--- DATASET RECORDS ---

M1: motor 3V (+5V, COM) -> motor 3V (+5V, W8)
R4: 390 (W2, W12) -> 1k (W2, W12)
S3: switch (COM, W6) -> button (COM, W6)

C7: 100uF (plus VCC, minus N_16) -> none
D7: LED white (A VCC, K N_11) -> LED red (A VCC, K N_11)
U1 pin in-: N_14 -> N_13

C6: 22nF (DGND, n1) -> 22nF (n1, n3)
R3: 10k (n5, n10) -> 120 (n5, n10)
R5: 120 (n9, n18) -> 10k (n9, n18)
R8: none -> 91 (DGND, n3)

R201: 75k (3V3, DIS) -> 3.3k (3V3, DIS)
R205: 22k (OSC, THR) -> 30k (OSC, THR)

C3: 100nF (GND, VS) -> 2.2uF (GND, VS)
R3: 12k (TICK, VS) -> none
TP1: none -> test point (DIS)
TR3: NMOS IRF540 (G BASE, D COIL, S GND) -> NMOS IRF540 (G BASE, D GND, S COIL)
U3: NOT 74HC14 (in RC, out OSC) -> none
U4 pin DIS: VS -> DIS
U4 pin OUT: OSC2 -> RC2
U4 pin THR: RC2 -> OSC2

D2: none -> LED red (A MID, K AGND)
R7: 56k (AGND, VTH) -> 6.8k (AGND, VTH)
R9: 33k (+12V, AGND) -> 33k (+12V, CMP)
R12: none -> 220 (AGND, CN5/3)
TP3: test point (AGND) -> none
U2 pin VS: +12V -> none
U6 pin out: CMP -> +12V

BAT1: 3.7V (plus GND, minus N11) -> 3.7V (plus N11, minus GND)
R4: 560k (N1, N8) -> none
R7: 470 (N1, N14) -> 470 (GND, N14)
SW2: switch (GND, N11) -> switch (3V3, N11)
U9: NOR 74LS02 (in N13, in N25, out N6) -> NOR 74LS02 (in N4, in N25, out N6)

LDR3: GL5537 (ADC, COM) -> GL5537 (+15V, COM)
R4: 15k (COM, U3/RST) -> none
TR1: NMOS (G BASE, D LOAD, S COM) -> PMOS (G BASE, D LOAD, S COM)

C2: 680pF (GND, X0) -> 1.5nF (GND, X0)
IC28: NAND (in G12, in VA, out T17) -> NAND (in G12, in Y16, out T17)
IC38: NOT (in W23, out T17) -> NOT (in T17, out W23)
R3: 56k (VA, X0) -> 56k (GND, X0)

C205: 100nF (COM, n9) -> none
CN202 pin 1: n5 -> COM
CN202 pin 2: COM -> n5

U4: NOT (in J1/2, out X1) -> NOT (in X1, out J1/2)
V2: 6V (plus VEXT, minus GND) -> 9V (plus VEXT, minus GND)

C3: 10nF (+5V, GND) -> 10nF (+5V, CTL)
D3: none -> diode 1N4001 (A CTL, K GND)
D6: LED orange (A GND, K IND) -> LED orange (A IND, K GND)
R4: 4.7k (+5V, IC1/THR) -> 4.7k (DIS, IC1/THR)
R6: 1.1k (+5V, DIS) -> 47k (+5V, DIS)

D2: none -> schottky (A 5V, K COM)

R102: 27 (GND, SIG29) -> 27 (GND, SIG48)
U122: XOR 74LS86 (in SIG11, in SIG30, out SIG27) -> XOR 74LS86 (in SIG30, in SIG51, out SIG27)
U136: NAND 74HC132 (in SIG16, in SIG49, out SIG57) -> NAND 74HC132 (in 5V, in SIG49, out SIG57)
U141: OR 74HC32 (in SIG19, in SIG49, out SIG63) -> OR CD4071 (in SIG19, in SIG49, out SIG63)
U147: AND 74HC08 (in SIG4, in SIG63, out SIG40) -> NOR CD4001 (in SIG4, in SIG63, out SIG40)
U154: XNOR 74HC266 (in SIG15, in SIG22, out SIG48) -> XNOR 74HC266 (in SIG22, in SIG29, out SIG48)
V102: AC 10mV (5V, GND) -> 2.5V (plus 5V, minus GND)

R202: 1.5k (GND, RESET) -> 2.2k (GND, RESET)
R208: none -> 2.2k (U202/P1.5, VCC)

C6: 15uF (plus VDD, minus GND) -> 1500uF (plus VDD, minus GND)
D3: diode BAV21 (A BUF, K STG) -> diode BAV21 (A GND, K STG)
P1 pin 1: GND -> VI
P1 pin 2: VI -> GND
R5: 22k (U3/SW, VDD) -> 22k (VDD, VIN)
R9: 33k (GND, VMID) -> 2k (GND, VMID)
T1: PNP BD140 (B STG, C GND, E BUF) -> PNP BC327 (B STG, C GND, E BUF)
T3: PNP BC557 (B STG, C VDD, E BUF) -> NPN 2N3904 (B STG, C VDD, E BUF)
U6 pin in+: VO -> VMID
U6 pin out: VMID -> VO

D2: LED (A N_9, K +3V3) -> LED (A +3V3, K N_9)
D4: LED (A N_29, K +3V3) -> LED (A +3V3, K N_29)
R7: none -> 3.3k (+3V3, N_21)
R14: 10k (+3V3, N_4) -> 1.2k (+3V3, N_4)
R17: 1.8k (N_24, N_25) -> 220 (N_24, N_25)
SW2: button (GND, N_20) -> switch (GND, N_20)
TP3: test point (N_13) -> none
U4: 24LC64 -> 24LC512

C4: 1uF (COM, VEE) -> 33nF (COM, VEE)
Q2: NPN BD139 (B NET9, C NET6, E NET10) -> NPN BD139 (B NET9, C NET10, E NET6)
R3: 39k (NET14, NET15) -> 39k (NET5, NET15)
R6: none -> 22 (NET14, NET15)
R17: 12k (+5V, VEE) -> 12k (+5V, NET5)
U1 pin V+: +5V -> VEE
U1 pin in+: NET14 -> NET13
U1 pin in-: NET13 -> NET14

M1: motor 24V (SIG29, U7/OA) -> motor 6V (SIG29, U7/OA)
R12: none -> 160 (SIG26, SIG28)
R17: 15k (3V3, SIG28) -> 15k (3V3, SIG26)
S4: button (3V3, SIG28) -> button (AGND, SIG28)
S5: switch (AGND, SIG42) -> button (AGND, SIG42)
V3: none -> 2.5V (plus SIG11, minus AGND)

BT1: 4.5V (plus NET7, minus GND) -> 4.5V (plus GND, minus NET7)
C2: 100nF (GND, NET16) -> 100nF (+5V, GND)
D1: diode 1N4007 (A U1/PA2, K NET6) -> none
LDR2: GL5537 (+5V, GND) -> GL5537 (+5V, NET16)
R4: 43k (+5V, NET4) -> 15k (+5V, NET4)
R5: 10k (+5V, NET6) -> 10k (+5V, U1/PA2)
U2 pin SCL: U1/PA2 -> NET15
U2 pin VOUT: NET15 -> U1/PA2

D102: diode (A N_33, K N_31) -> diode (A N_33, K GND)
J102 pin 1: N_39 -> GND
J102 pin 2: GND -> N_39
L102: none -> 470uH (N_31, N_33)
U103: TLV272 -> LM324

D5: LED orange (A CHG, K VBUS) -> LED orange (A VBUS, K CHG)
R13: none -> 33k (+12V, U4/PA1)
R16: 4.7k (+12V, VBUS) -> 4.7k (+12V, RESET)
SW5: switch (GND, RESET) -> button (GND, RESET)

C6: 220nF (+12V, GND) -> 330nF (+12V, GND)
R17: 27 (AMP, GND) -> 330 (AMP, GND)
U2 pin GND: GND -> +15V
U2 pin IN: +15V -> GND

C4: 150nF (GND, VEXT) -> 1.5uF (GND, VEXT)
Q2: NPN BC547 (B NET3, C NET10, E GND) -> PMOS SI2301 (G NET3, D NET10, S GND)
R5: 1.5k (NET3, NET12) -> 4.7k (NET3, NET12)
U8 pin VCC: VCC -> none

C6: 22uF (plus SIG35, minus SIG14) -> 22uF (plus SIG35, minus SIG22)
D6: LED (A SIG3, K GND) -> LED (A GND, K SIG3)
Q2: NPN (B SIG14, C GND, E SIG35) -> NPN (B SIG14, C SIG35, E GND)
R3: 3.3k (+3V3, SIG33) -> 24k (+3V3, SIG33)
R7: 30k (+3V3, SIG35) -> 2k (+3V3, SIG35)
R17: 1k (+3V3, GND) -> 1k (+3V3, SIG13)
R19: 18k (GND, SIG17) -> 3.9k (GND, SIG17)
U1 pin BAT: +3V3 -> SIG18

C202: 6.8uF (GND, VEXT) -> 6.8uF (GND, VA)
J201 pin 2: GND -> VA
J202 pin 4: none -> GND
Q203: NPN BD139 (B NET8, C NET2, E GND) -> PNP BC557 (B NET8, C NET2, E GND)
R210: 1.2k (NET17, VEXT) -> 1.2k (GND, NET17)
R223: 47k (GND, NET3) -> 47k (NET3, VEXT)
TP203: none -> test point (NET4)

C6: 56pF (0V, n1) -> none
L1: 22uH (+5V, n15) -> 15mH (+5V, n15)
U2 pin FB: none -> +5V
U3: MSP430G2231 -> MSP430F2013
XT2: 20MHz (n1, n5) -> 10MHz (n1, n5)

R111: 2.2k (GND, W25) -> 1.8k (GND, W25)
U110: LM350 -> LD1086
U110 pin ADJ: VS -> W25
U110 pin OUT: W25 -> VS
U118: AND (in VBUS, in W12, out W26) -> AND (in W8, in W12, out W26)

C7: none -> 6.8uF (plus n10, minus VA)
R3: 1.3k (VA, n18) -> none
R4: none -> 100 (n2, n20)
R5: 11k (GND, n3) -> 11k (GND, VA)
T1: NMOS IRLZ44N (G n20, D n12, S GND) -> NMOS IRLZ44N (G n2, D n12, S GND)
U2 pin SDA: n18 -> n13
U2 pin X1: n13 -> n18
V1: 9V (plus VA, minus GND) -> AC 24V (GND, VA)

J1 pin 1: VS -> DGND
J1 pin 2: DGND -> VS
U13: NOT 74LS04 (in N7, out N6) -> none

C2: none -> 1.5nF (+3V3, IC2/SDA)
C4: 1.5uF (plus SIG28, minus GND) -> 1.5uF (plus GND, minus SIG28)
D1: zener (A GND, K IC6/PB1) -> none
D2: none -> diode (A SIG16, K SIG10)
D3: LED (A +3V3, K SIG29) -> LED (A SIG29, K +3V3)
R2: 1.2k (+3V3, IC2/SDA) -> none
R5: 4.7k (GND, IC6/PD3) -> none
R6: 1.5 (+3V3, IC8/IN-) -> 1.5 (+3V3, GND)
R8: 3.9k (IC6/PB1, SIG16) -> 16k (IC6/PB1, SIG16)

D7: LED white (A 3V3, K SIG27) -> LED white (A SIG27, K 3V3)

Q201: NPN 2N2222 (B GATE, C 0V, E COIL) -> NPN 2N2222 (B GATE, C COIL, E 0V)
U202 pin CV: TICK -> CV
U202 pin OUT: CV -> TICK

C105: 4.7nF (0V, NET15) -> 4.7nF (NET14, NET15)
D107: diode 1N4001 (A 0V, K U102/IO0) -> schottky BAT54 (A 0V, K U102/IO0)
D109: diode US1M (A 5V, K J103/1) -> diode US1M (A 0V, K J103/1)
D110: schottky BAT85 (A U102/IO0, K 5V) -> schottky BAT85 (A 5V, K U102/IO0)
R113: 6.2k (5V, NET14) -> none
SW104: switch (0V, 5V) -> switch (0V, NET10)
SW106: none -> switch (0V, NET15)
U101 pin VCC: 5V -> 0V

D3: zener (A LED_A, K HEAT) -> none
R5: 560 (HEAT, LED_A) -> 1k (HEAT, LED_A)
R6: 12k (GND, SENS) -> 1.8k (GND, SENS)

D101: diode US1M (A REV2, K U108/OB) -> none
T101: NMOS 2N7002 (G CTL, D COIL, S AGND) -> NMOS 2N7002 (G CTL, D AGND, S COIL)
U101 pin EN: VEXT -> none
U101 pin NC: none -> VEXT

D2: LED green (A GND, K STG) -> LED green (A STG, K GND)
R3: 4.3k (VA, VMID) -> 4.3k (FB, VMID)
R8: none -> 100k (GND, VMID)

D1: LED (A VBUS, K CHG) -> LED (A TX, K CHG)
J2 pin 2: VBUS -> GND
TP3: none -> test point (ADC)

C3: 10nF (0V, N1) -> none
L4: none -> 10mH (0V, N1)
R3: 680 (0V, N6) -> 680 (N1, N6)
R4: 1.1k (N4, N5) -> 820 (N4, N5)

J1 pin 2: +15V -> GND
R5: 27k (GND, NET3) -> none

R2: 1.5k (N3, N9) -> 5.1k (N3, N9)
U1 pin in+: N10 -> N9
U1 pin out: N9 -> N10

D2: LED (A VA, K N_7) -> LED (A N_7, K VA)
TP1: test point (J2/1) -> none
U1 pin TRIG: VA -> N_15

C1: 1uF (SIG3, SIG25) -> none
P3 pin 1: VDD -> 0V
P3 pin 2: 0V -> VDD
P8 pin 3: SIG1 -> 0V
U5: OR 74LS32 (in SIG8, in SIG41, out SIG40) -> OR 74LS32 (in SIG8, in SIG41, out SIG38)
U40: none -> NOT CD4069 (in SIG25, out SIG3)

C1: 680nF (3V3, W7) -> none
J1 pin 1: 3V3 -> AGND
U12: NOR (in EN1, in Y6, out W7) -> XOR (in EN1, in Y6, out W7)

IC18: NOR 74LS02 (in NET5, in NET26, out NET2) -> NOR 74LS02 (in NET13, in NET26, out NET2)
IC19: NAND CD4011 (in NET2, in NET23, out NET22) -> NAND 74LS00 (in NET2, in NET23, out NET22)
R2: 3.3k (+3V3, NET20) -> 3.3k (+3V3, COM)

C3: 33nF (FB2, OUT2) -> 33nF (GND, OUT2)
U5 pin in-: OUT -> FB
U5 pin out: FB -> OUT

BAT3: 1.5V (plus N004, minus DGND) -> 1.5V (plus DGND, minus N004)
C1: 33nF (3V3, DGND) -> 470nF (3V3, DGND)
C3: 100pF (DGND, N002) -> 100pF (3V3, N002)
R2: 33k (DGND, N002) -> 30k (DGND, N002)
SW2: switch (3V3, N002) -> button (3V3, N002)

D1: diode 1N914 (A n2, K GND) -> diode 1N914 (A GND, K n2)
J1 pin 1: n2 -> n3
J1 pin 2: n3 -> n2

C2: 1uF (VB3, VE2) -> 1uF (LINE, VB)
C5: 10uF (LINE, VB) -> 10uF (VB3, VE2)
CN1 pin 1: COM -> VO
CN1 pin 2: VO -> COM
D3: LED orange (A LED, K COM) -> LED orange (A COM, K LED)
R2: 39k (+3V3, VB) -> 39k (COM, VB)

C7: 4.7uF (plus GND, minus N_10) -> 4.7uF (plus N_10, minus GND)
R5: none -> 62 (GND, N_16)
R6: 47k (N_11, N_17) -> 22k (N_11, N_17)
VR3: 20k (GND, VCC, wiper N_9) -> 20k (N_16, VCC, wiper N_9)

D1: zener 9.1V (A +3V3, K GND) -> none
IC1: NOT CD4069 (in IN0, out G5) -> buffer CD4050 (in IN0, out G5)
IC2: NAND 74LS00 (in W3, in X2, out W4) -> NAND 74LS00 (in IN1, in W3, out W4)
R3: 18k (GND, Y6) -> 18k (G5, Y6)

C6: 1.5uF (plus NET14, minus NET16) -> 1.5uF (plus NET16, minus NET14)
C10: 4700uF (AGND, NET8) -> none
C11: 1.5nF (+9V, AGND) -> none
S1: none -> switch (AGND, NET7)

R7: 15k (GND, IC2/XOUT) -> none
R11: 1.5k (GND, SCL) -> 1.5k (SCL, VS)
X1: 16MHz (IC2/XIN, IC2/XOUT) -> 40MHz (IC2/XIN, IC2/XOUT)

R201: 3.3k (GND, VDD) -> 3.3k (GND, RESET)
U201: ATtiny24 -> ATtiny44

---

◆ PROBLEM DETAILS:
Up to and including the line that contains "C3: 100nF (GND, VS) -> 2.2uF (GND, VS)", restate word for word every line of the entries, starting from the first.

◆ ANSWER TO THE EXERCISE:
M1: motor 3V (+5V, COM) -> motor 3V (+5V, W8)
R4: 390 (W2, W12) -> 1k (W2, W12)
S3: switch (COM, W6) -> button (COM, W6)

C7: 100uF (plus VCC, minus N_16) -> none
D7: LED white (A VCC, K N_11) -> LED red (A VCC, K N_11)
U1 pin in-: N_14 -> N_13

C6: 22nF (DGND, n1) -> 22nF (n1, n3)
R3: 10k (n5, n10) -> 120 (n5, n10)
R5: 120 (n9, n18) -> 10k (n9, n18)
R8: none -> 91 (DGND, n3)

R201: 75k (3V3, DIS) -> 3.3k (3V3, DIS)
R205: 22k (OSC, THR) -> 30k (OSC, THR)

C3: 100nF (GND, VS) -> 2.2uF (GND, VS)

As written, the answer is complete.